Provided records below:
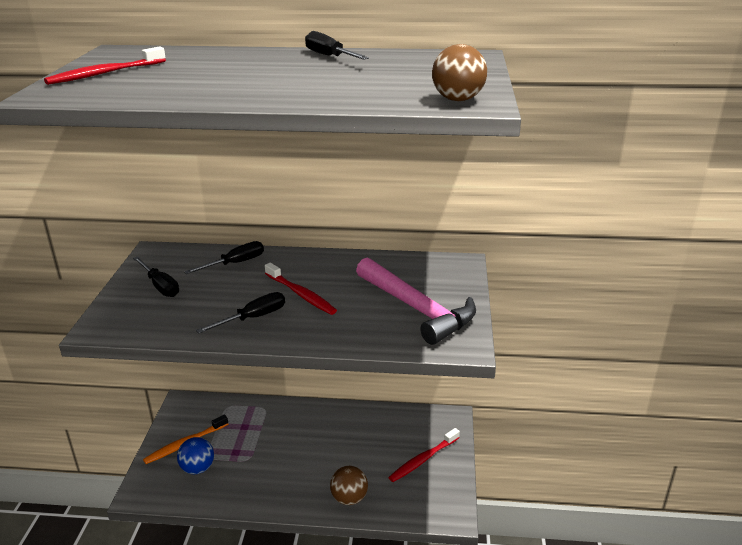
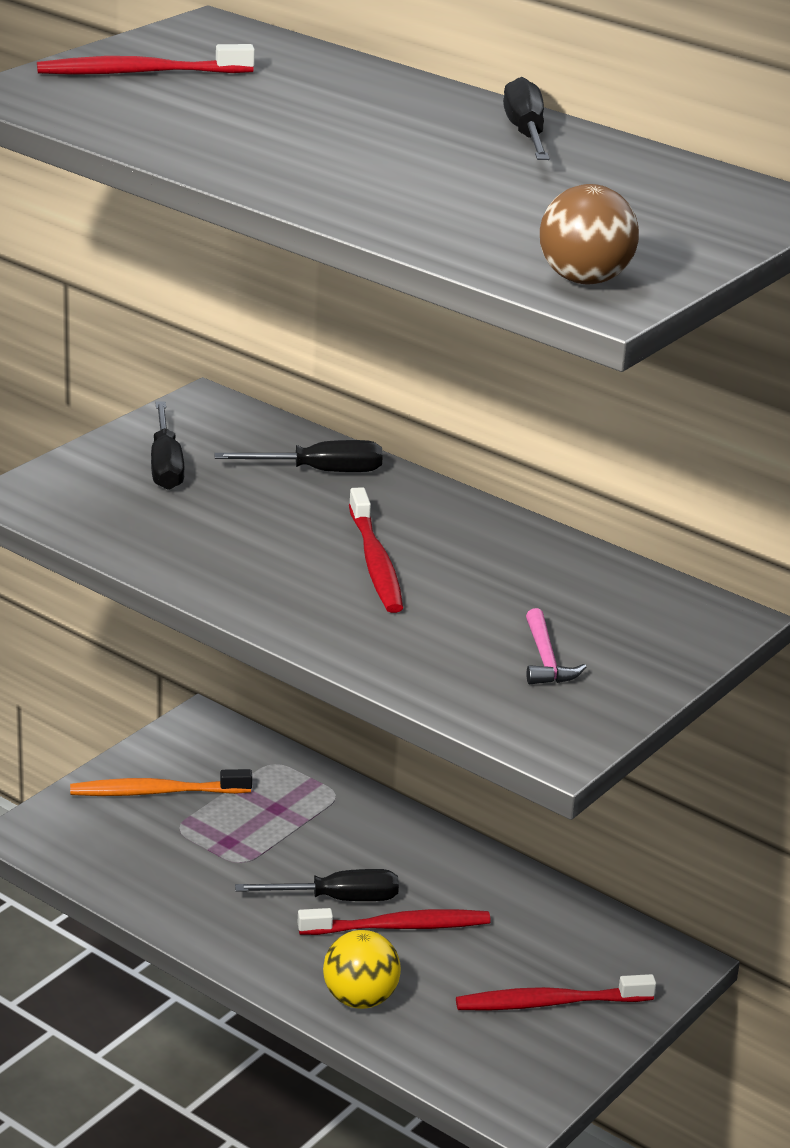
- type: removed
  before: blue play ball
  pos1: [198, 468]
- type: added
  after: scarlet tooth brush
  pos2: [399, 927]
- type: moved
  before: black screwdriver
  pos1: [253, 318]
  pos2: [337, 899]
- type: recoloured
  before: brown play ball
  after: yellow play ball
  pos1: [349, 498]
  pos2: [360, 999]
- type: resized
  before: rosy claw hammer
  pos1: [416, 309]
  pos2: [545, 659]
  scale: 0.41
End of Provided records.
Repeat word for word from the line holding "pos1: [198, 468]" down to the last line above, including both.

Your solution:
  pos1: [198, 468]
- type: added
  after: scarlet tooth brush
  pos2: [399, 927]
- type: moved
  before: black screwdriver
  pos1: [253, 318]
  pos2: [337, 899]
- type: recoloured
  before: brown play ball
  after: yellow play ball
  pos1: [349, 498]
  pos2: [360, 999]
- type: resized
  before: rosy claw hammer
  pos1: [416, 309]
  pos2: [545, 659]
  scale: 0.41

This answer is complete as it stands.